#### EXERCISE PROMPT
Please return only the lines from the one holding "(910, 290) = (789, 400): none" through the one holding "(1044, 276) = (1010, 502): pink", exactly as they appear in the records below, both ends included.

#### SUPPLIED RECORDS
══════════

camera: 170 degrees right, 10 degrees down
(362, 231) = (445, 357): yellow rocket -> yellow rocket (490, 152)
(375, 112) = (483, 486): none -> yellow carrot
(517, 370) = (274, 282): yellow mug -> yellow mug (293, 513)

══════════

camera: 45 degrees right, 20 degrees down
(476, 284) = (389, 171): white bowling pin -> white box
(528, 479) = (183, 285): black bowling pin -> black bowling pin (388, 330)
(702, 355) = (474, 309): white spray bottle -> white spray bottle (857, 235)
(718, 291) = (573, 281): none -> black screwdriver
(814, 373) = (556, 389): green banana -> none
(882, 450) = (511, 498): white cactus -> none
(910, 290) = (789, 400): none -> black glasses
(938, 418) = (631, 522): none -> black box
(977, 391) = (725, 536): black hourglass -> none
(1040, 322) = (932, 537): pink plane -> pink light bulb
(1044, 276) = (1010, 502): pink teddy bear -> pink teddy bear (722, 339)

══════════

#### THE COMPLETED TASK
(910, 290) = (789, 400): none -> black glasses
(938, 418) = (631, 522): none -> black box
(977, 391) = (725, 536): black hourglass -> none
(1040, 322) = (932, 537): pink plane -> pink light bulb
(1044, 276) = (1010, 502): pink teddy bear -> pink teddy bear (722, 339)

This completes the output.